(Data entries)
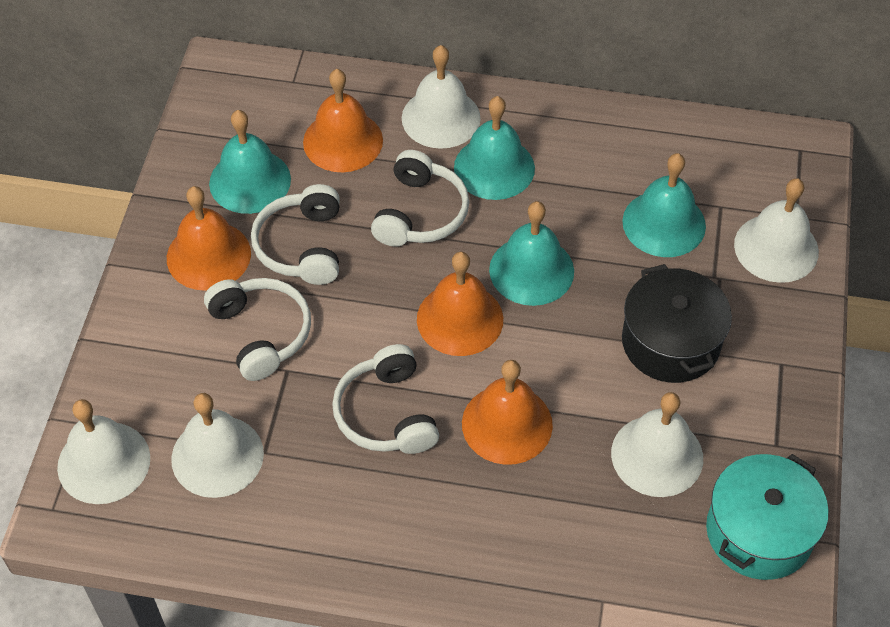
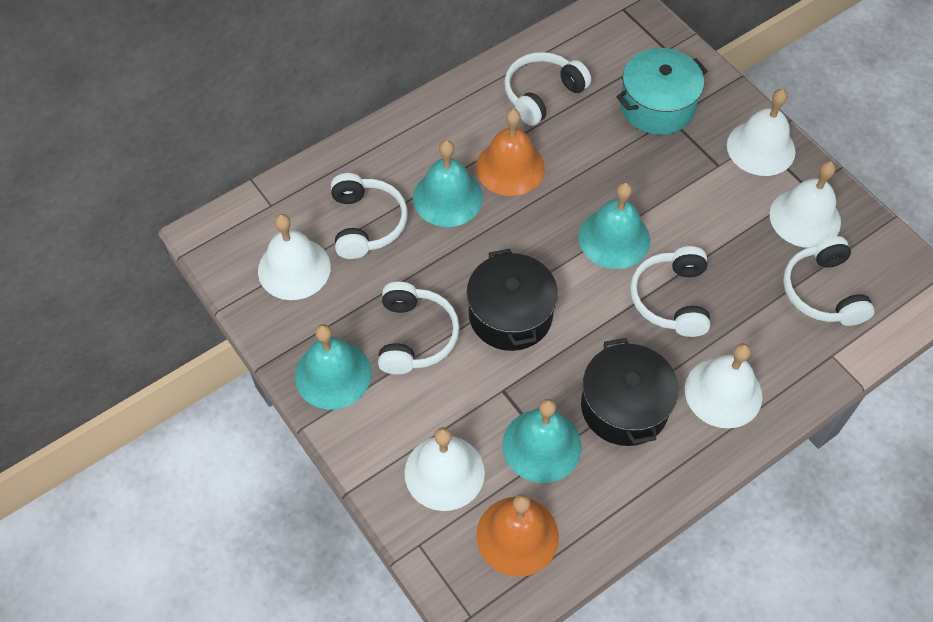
black pot: [622,264,732,383] = 1 -> [467,249,558,351] [581,338,678,446] = 2
orange bell: [167,186,251,291] [303,69,383,172] [417,252,503,356] [462,360,553,465] = 4 -> [476,109,545,196] [476,494,559,577] = 2
white headphones: [204,278,311,381] [251,184,340,285] [332,344,439,454] [371,150,469,247] = 4 -> [331,173,408,259] [378,282,460,374] [504,52,591,126] [630,246,710,337] [783,236,875,326] = 5

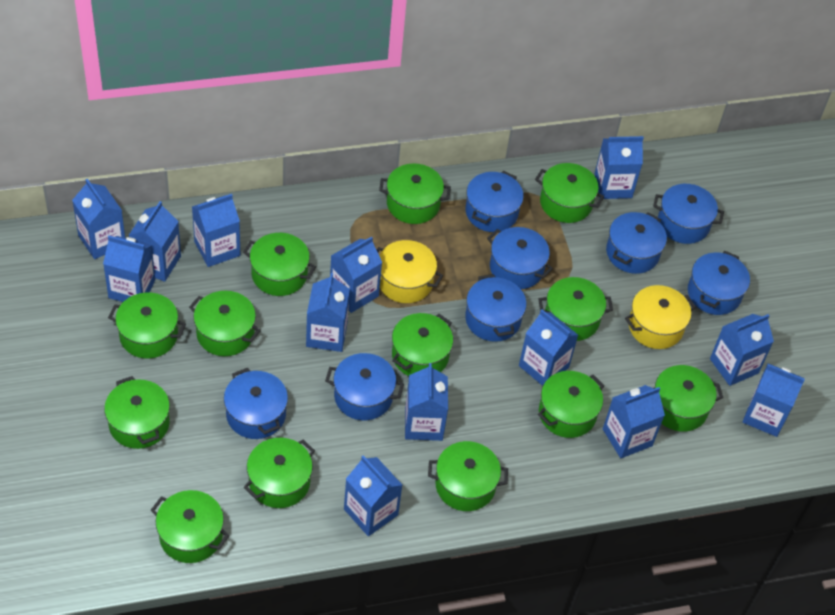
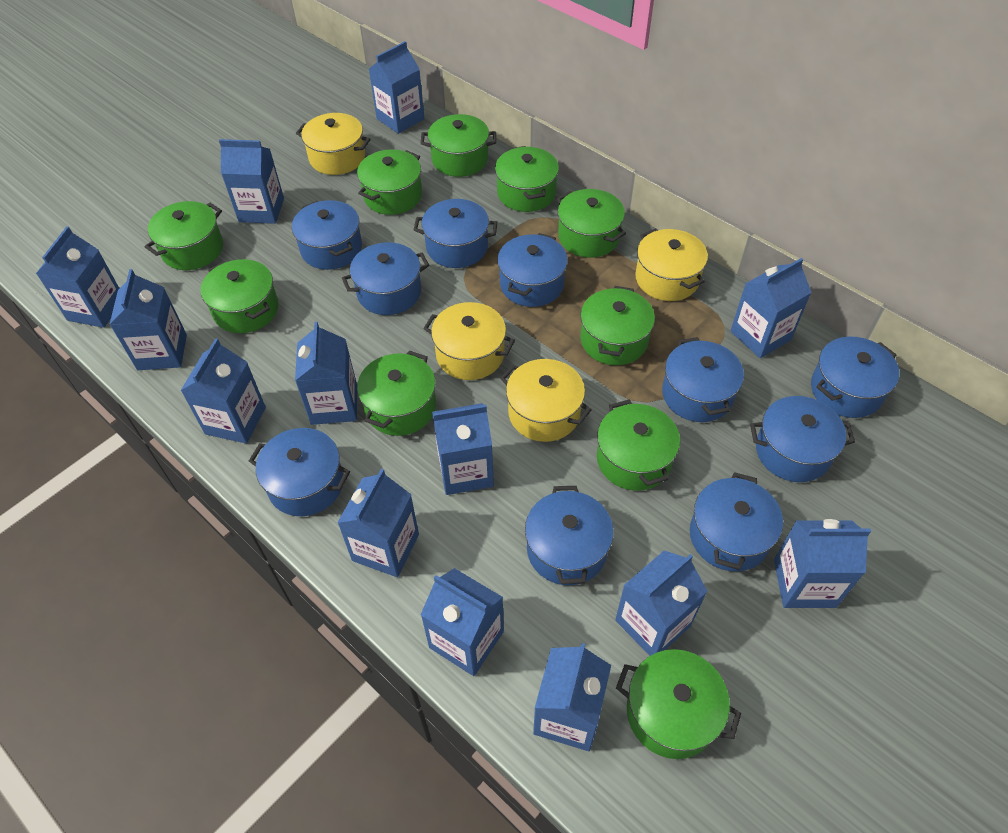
blue pot: [224,368,288,439] [325,353,404,421] [465,171,524,232] [465,274,526,342] [487,227,553,289] [606,212,667,274] [653,184,724,244] [688,251,750,315] = 8 -> [249,428,350,516] [292,200,362,270] [342,242,429,315] [414,199,498,268] [497,233,568,307] [525,486,613,585] [662,337,744,422] [690,472,783,571] [750,396,855,482] [811,337,899,418] = 10
green pot: [104,376,170,449] [108,293,186,358] [151,490,230,563] [189,291,261,356] [243,233,316,296] [244,438,315,508] [379,163,451,224] [392,313,453,376] [428,441,508,511] [535,163,604,223] [538,277,613,341] [538,371,604,438] [654,365,723,432] = 13 -> [145,201,223,270] [201,259,279,333] [357,149,422,215] [357,350,436,436] [421,114,496,177] [495,146,559,212] [557,189,626,258] [580,286,655,365] [597,400,680,491] [616,649,741,759] = 10
yellow pot: [377,240,444,303] [625,285,696,349] = 2 -> [296,113,371,175] [423,302,515,380] [500,359,591,442] [635,228,708,301] = 4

ABOUT THIS TASK: The line containing "blue pot: [224,368,288,439]" marks where to begin; copy it and every later line exactly, through the end of the data.

SOLVED PROBLEM:
blue pot: [224,368,288,439] [325,353,404,421] [465,171,524,232] [465,274,526,342] [487,227,553,289] [606,212,667,274] [653,184,724,244] [688,251,750,315] = 8 -> [249,428,350,516] [292,200,362,270] [342,242,429,315] [414,199,498,268] [497,233,568,307] [525,486,613,585] [662,337,744,422] [690,472,783,571] [750,396,855,482] [811,337,899,418] = 10
green pot: [104,376,170,449] [108,293,186,358] [151,490,230,563] [189,291,261,356] [243,233,316,296] [244,438,315,508] [379,163,451,224] [392,313,453,376] [428,441,508,511] [535,163,604,223] [538,277,613,341] [538,371,604,438] [654,365,723,432] = 13 -> [145,201,223,270] [201,259,279,333] [357,149,422,215] [357,350,436,436] [421,114,496,177] [495,146,559,212] [557,189,626,258] [580,286,655,365] [597,400,680,491] [616,649,741,759] = 10
yellow pot: [377,240,444,303] [625,285,696,349] = 2 -> [296,113,371,175] [423,302,515,380] [500,359,591,442] [635,228,708,301] = 4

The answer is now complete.